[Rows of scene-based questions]
☆ ☆ ☆ ☆ ☆ ☆ ☆

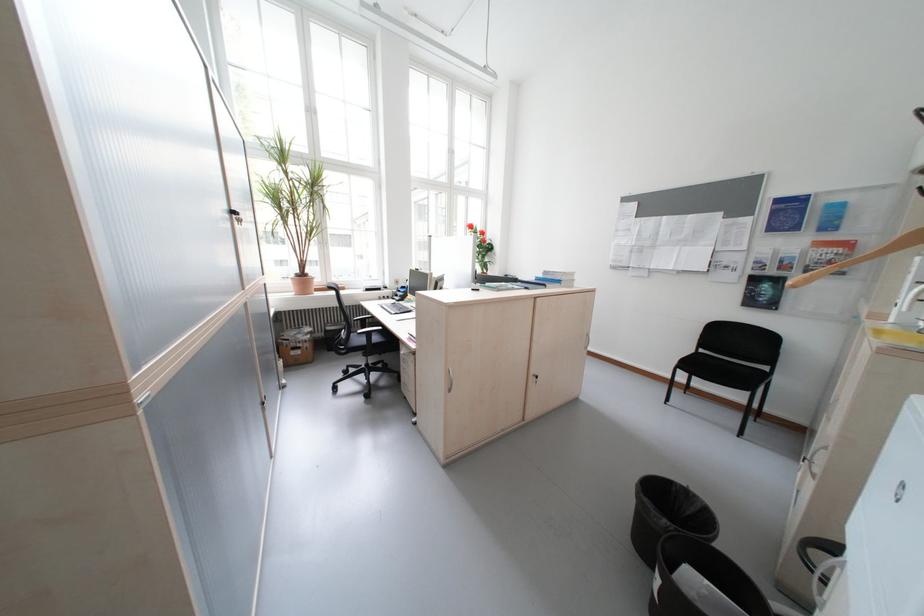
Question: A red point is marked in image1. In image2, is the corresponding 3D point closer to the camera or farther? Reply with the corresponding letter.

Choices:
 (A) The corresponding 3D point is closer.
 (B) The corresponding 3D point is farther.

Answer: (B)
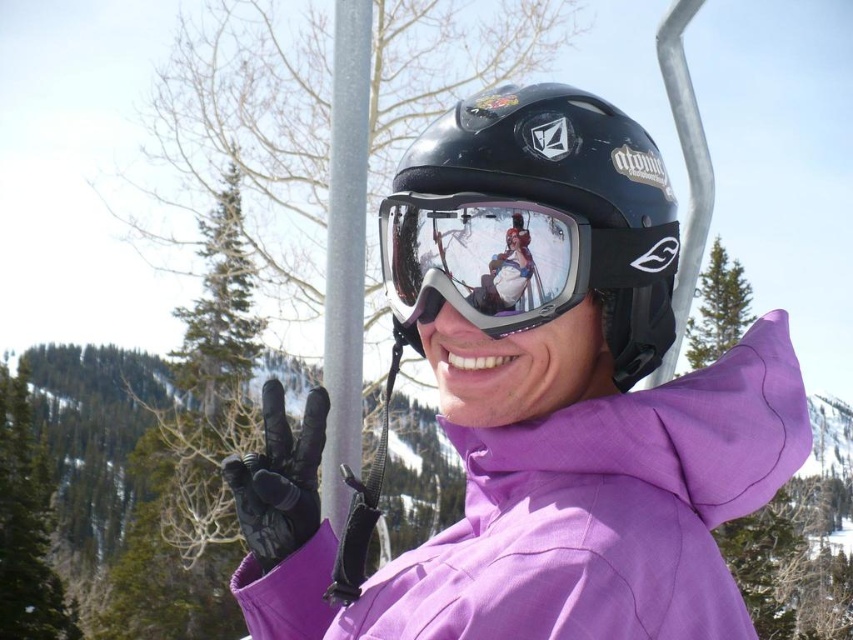
You are trying to locate a specific point in the image. The point is at coordinates point [534,221]. According to the scene description, where would this point be located?

The point [534,221] is on the black matte helmet at center.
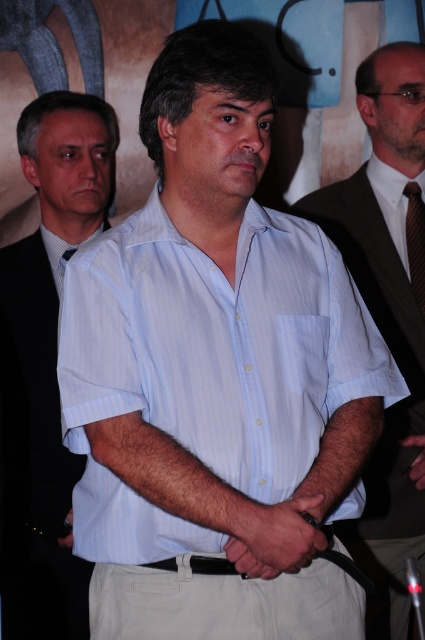
Question: From the image, what is the correct spatial relationship of light blue striped shirt at center in relation to black leather hand at center?

Choices:
 (A) below
 (B) above

Answer: (B)

Question: Which object is closer to the camera taking this photo?

Choices:
 (A) blue striped tie at center
 (B) black leather belt at lower left
 (C) brown textured tie at center-right
 (D) white striped shirt at center

Answer: (B)

Question: Does smooth skin hands at center appear on the left side of brown textured tie at center-right?

Choices:
 (A) no
 (B) yes

Answer: (B)

Question: Which of the following is the farthest from the observer?

Choices:
 (A) white striped shirt at center
 (B) blue striped tie at center
 (C) black leather hand at center

Answer: (B)

Question: Which object is positioned closest to the black leather hand at center?

Choices:
 (A) brown textured tie at center-right
 (B) smooth skin hands at center
 (C) blue striped tie at center
 (D) white striped shirt at center

Answer: (A)

Question: Is brown textured tie at center-right to the right of black leather belt at lower left from the viewer's perspective?

Choices:
 (A) yes
 (B) no

Answer: (A)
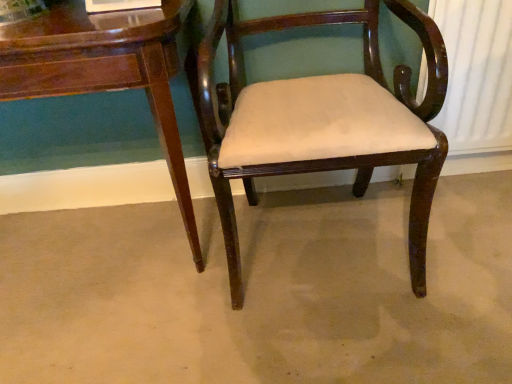
Identify the location of glossy wood table at lower left. This screenshot has width=512, height=384. (105, 70).

Find the location of a particular element. Image resolution: width=512 pixels, height=384 pixels. glossy wood table at lower left is located at coordinates (105, 70).

Does glossy wood table at lower left appear on the left side of mahogany wood chair at center?

Indeed, glossy wood table at lower left is positioned on the left side of mahogany wood chair at center.

Is glossy wood table at lower left taller or shorter than mahogany wood chair at center?

In the image, glossy wood table at lower left appears to be shorter than mahogany wood chair at center.

What's the angular difference between glossy wood table at lower left and mahogany wood chair at center's facing directions?

0.000332 degrees.

Between brown wood chair at center and mahogany wood chair at center, which one has larger size?

mahogany wood chair at center.

Is brown wood chair at center looking in the opposite direction of mahogany wood chair at center?

No, mahogany wood chair at center is not at the back of brown wood chair at center.

From a real-world perspective, is brown wood chair at center positioned under mahogany wood chair at center based on gravity?

Yes.

Considering the positions of points (476, 283) and (206, 56), is point (476, 283) closer to camera compared to point (206, 56)?

No, (476, 283) is further to viewer.

From a real-world perspective, is mahogany wood chair at center physically located above or below brown wood chair at center?

Clearly, from a real-world perspective, mahogany wood chair at center is above brown wood chair at center.

Which is behind, point (362, 172) or point (455, 190)?

Positioned behind is point (455, 190).

Can you confirm if mahogany wood chair at center is taller than brown wood chair at center?

Yes.

Between mahogany wood chair at center and brown wood chair at center, which one has smaller size?

With smaller size is brown wood chair at center.

Is mahogany wood chair at center oriented away from glossy wood table at lower left?

mahogany wood chair at center is not turned away from glossy wood table at lower left.

Based on the photo, can you tell me how much mahogany wood chair at center and glossy wood table at lower left differ in facing direction?

0.000332 degrees.

The height and width of the screenshot is (384, 512). Find the location of `chair in front of the glossy wood table at lower left`. chair in front of the glossy wood table at lower left is located at coordinates (332, 151).

Which is behind, mahogany wood chair at center or glossy wood table at lower left?

glossy wood table at lower left.

Based on the photo, how different are the orientations of brown wood chair at center and glossy wood table at lower left in degrees?

The facing directions of brown wood chair at center and glossy wood table at lower left are 89.9 degrees apart.

Is brown wood chair at center in front of glossy wood table at lower left?

No.

Is point (312, 199) positioned in front of point (98, 72)?

No.

Which is correct: glossy wood table at lower left is inside brown wood chair at center, or outside of it?

glossy wood table at lower left is outside brown wood chair at center.

Which object is thinner, glossy wood table at lower left or brown wood chair at center?

Thinner between the two is glossy wood table at lower left.

From the image's perspective, which is below, glossy wood table at lower left or brown wood chair at center?

brown wood chair at center, from the image's perspective.

Is glossy wood table at lower left placed right next to brown wood chair at center?

No, glossy wood table at lower left is not making contact with brown wood chair at center.

The width and height of the screenshot is (512, 384). I want to click on table that appears behind the mahogany wood chair at center, so click(105, 70).

At what (x,y) coordinates should I click in order to perform the action: click on concrete lying on the left of mahogany wood chair at center. Please return your answer as a coordinate pair (x, y). Looking at the image, I should click on (263, 291).

Considering their positions, is mahogany wood chair at center positioned further to glossy wood table at lower left than brown wood chair at center?

brown wood chair at center is further to glossy wood table at lower left.

In the scene shown: When comparing their distances from mahogany wood chair at center, does glossy wood table at lower left or brown wood chair at center seem further?

brown wood chair at center is positioned further to the anchor mahogany wood chair at center.

Considering their positions, is glossy wood table at lower left positioned closer to brown wood chair at center than mahogany wood chair at center?

mahogany wood chair at center lies closer to brown wood chair at center than the other object.

Looking at the image, which one is located further to brown wood chair at center, mahogany wood chair at center or glossy wood table at lower left?

glossy wood table at lower left.

From the image, which object appears to be nearer to mahogany wood chair at center, brown wood chair at center or glossy wood table at lower left?

glossy wood table at lower left.

From the picture: Which object lies nearer to the anchor point glossy wood table at lower left, brown wood chair at center or mahogany wood chair at center?

mahogany wood chair at center is closer to glossy wood table at lower left.

You are a GUI agent. You are given a task and a screenshot of the screen. Output one action in this format:
    pyautogui.click(x=<x>, y=<y>)
    Task: Click on the concrete situated between glossy wood table at lower left and mahogany wood chair at center from left to right
    
    Given the screenshot: What is the action you would take?
    pyautogui.click(x=263, y=291)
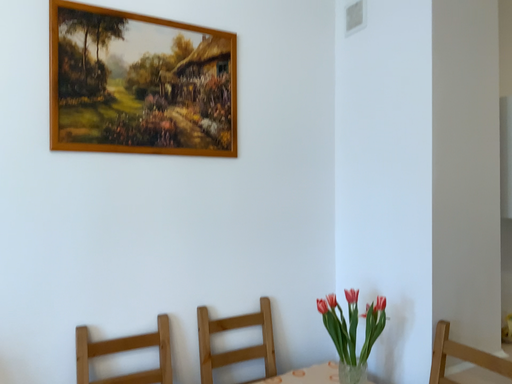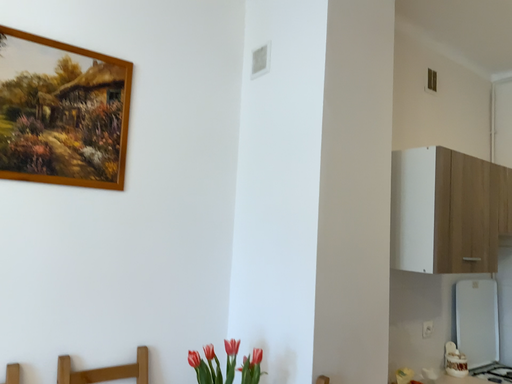
Question: How did the camera likely rotate when shooting the video?

Choices:
 (A) rotated left
 (B) rotated right

Answer: (B)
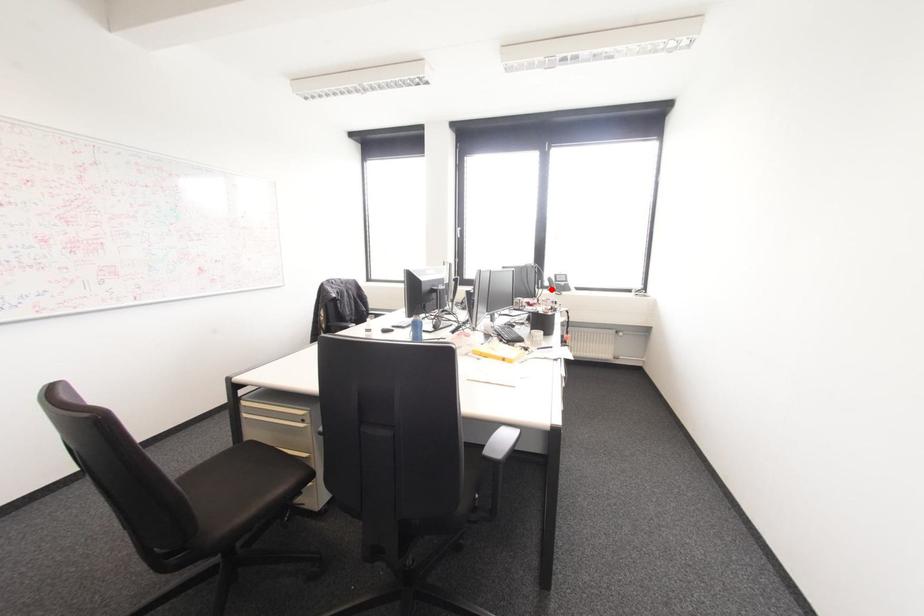
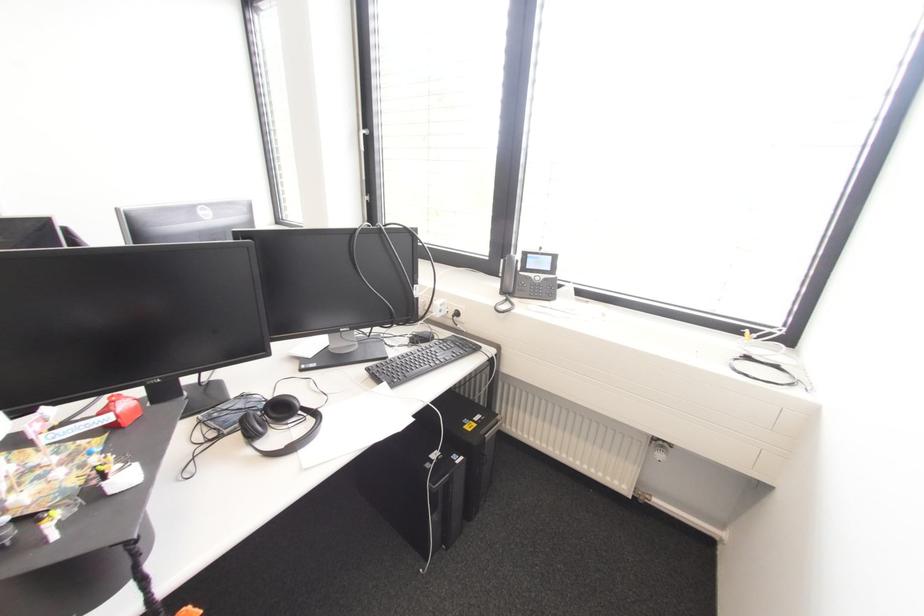
Locate, in the second image, the point that corresponds to the highlighted location in the first image.

(503, 292)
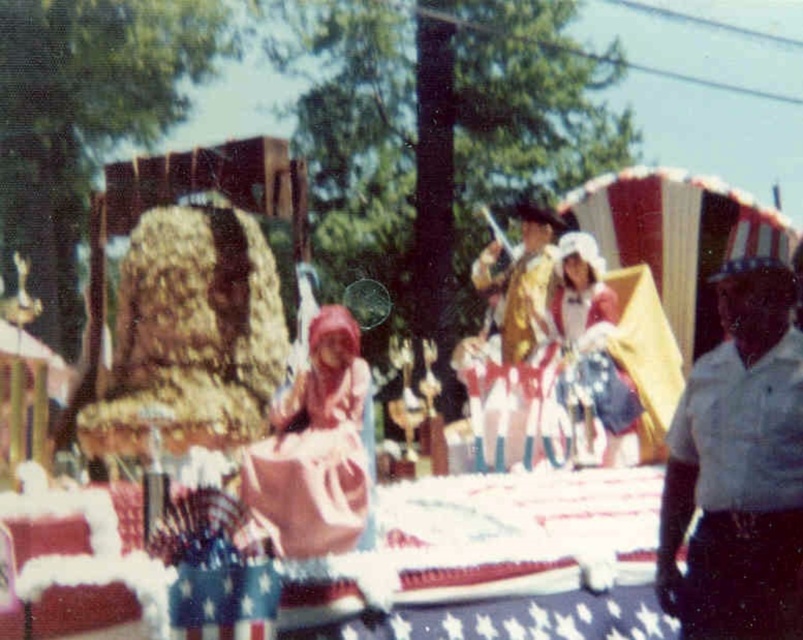
You are a photographer trying to capture the float in the parade scene. You notice two points marked on your camera screen at coordinates point (693, 566) and point (333, 412). Which point is nearer to your camera lens?

Point (693, 566) is closer to the camera than point (333, 412), so the photographer should focus on that point for a clearer shot.

You are attending a parade and notice two people on the float. One is wearing a white uniform at right and the other is in a white satin dress at center. Which person is positioned more to the right side of the float?

The white uniform at right is positioned more to the right side of the float compared to the white satin dress at center.

You are attending a parade and notice two performers on a float wearing the gold metallic uniform at center and the white satin dress at center. Which performer is standing closer to the front of the float?

The gold metallic uniform at center is positioned under the white satin dress at center, meaning the performer in the gold metallic uniform at center is closer to the front of the float.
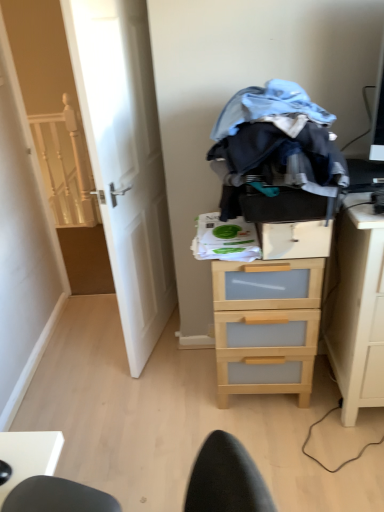
Find the location of `vacant location below white wooden door at left (from a real-world perspective)`. vacant location below white wooden door at left (from a real-world perspective) is located at coordinates (163, 340).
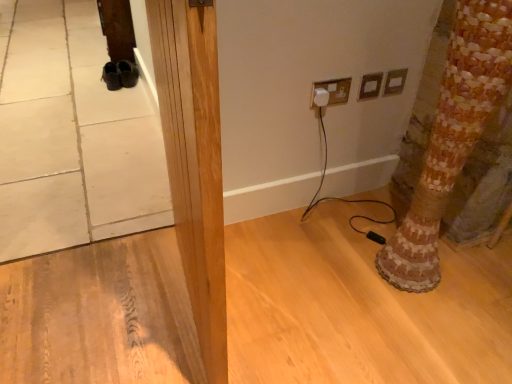
I want to click on blank space to the left of wooden mosaic tree trunk at lower right, so click(x=347, y=272).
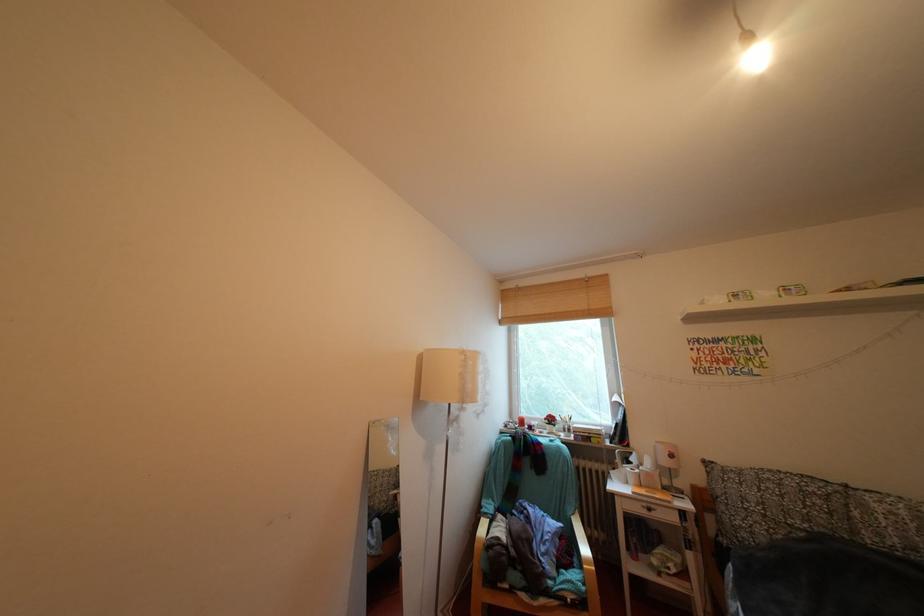
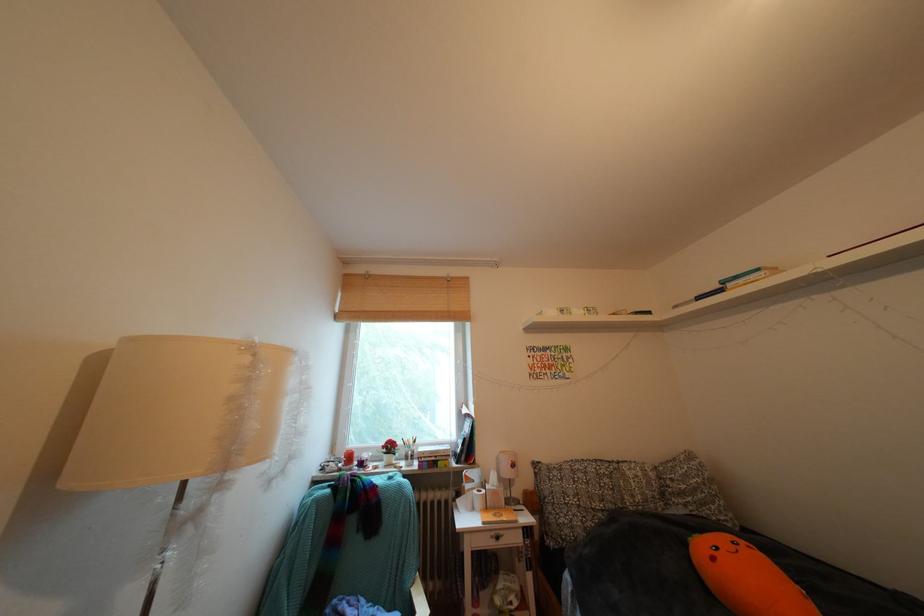
The point at (x=625, y=439) is marked in the first image. Where is the corresponding point in the second image?

(472, 456)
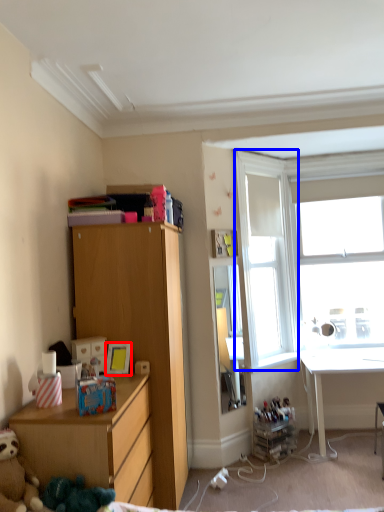
Question: Which of the following is the closest to the observer, picture frame (highlighted by a red box) or window screen (highlighted by a blue box)?

Choices:
 (A) picture frame
 (B) window screen

Answer: (A)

☆ ☆ ☆ ☆ ☆ ☆ ☆

§ **Required work**:
Copy all of the rows above word for word, leaving out the pictures.

§ **Finished exercise**:
Question: A red point is marked in image1. In image2, is the corresponding 3D point closer to the camera or farther? Reply with the corresponding letter.

Choices:
 (A) The corresponding 3D point is closer.
 (B) The corresponding 3D point is farther.

Answer: (B)
You are trying to locate a specific point in the image. The point is at coordinates point [534,221]. According to the scene description, where would this point be located?

The point [534,221] is on the black matte helmet at center.
Question: From the image, what is the correct spatial relationship of light blue striped shirt at center in relation to black leather hand at center?

Choices:
 (A) below
 (B) above

Answer: (B)

Question: Which object is closer to the camera taking this photo?

Choices:
 (A) blue striped tie at center
 (B) black leather belt at lower left
 (C) brown textured tie at center-right
 (D) white striped shirt at center

Answer: (B)

Question: Does smooth skin hands at center appear on the left side of brown textured tie at center-right?

Choices:
 (A) no
 (B) yes

Answer: (B)

Question: Which of the following is the farthest from the observer?

Choices:
 (A) white striped shirt at center
 (B) blue striped tie at center
 (C) black leather hand at center

Answer: (B)

Question: Which object is positioned closest to the black leather hand at center?

Choices:
 (A) brown textured tie at center-right
 (B) smooth skin hands at center
 (C) blue striped tie at center
 (D) white striped shirt at center

Answer: (A)

Question: Is brown textured tie at center-right to the right of black leather belt at lower left from the viewer's perspective?

Choices:
 (A) yes
 (B) no

Answer: (A)
Identify the location of glossy wood table at lower left. This screenshot has width=512, height=384. (105, 70).

Find the location of a particular element. Image resolution: width=512 pixels, height=384 pixels. glossy wood table at lower left is located at coordinates (105, 70).

Does glossy wood table at lower left appear on the left side of mahogany wood chair at center?

Indeed, glossy wood table at lower left is positioned on the left side of mahogany wood chair at center.

Is glossy wood table at lower left taller or shorter than mahogany wood chair at center?

In the image, glossy wood table at lower left appears to be shorter than mahogany wood chair at center.

What's the angular difference between glossy wood table at lower left and mahogany wood chair at center's facing directions?

0.000332 degrees.

Between brown wood chair at center and mahogany wood chair at center, which one has larger size?

mahogany wood chair at center.

Is brown wood chair at center looking in the opposite direction of mahogany wood chair at center?

No, mahogany wood chair at center is not at the back of brown wood chair at center.

From a real-world perspective, is brown wood chair at center positioned under mahogany wood chair at center based on gravity?

Yes.

Considering the positions of points (476, 283) and (206, 56), is point (476, 283) closer to camera compared to point (206, 56)?

No, (476, 283) is further to viewer.

From a real-world perspective, is mahogany wood chair at center physically located above or below brown wood chair at center?

Clearly, from a real-world perspective, mahogany wood chair at center is above brown wood chair at center.

Which is behind, point (362, 172) or point (455, 190)?

Positioned behind is point (455, 190).

Can you confirm if mahogany wood chair at center is taller than brown wood chair at center?

Yes.

Between mahogany wood chair at center and brown wood chair at center, which one has smaller size?

With smaller size is brown wood chair at center.

Is mahogany wood chair at center oriented away from glossy wood table at lower left?

mahogany wood chair at center is not turned away from glossy wood table at lower left.

Based on the photo, can you tell me how much mahogany wood chair at center and glossy wood table at lower left differ in facing direction?

0.000332 degrees.

The height and width of the screenshot is (384, 512). Find the location of `chair in front of the glossy wood table at lower left`. chair in front of the glossy wood table at lower left is located at coordinates (332, 151).

Which is behind, mahogany wood chair at center or glossy wood table at lower left?

glossy wood table at lower left.

Based on the photo, how different are the orientations of brown wood chair at center and glossy wood table at lower left in degrees?

The facing directions of brown wood chair at center and glossy wood table at lower left are 89.9 degrees apart.

Is brown wood chair at center in front of glossy wood table at lower left?

No.

Is point (312, 199) positioned in front of point (98, 72)?

No.

Which is correct: glossy wood table at lower left is inside brown wood chair at center, or outside of it?

glossy wood table at lower left is outside brown wood chair at center.

Which object is thinner, glossy wood table at lower left or brown wood chair at center?

Thinner between the two is glossy wood table at lower left.

From the image's perspective, which is below, glossy wood table at lower left or brown wood chair at center?

brown wood chair at center, from the image's perspective.

Is glossy wood table at lower left placed right next to brown wood chair at center?

No, glossy wood table at lower left is not making contact with brown wood chair at center.

The width and height of the screenshot is (512, 384). I want to click on table that appears behind the mahogany wood chair at center, so click(105, 70).

At what (x,y) coordinates should I click in order to perform the action: click on concrete lying on the left of mahogany wood chair at center. Please return your answer as a coordinate pair (x, y). Looking at the image, I should click on (263, 291).

Considering their positions, is mahogany wood chair at center positioned further to glossy wood table at lower left than brown wood chair at center?

brown wood chair at center is further to glossy wood table at lower left.

In the scene shown: When comparing their distances from mahogany wood chair at center, does glossy wood table at lower left or brown wood chair at center seem further?

brown wood chair at center is positioned further to the anchor mahogany wood chair at center.

Considering their positions, is glossy wood table at lower left positioned closer to brown wood chair at center than mahogany wood chair at center?

mahogany wood chair at center lies closer to brown wood chair at center than the other object.

Looking at the image, which one is located further to brown wood chair at center, mahogany wood chair at center or glossy wood table at lower left?

glossy wood table at lower left.

From the image, which object appears to be nearer to mahogany wood chair at center, brown wood chair at center or glossy wood table at lower left?

glossy wood table at lower left.

From the picture: Which object lies nearer to the anchor point glossy wood table at lower left, brown wood chair at center or mahogany wood chair at center?

mahogany wood chair at center is closer to glossy wood table at lower left.

You are a GUI agent. You are given a task and a screenshot of the screen. Output one action in this format:
    pyautogui.click(x=<x>, y=<y>)
    Task: Click on the concrete situated between glossy wood table at lower left and mahogany wood chair at center from left to right
    
    Given the screenshot: What is the action you would take?
    pyautogui.click(x=263, y=291)
Question: How did the camera likely rotate when shooting the video?

Choices:
 (A) rotated left
 (B) rotated right

Answer: (B)
Locate, in the second image, the point that corresponds to the highlighted location in the first image.

(503, 292)
You are a photographer trying to capture the float in the parade scene. You notice two points marked on your camera screen at coordinates point (693, 566) and point (333, 412). Which point is nearer to your camera lens?

Point (693, 566) is closer to the camera than point (333, 412), so the photographer should focus on that point for a clearer shot.

You are attending a parade and notice two people on the float. One is wearing a white uniform at right and the other is in a white satin dress at center. Which person is positioned more to the right side of the float?

The white uniform at right is positioned more to the right side of the float compared to the white satin dress at center.

You are attending a parade and notice two performers on a float wearing the gold metallic uniform at center and the white satin dress at center. Which performer is standing closer to the front of the float?

The gold metallic uniform at center is positioned under the white satin dress at center, meaning the performer in the gold metallic uniform at center is closer to the front of the float.
Find the location of `vacant location below white wooden door at left (from a real-world perspective)`. vacant location below white wooden door at left (from a real-world perspective) is located at coordinates (163, 340).
I want to click on blank space to the left of wooden mosaic tree trunk at lower right, so click(x=347, y=272).
The point at (x=625, y=439) is marked in the first image. Where is the corresponding point in the second image?

(472, 456)
Question: Which of the following is the closest to the observer, picture frame (highlighted by a red box) or window screen (highlighted by a blue box)?

Choices:
 (A) picture frame
 (B) window screen

Answer: (A)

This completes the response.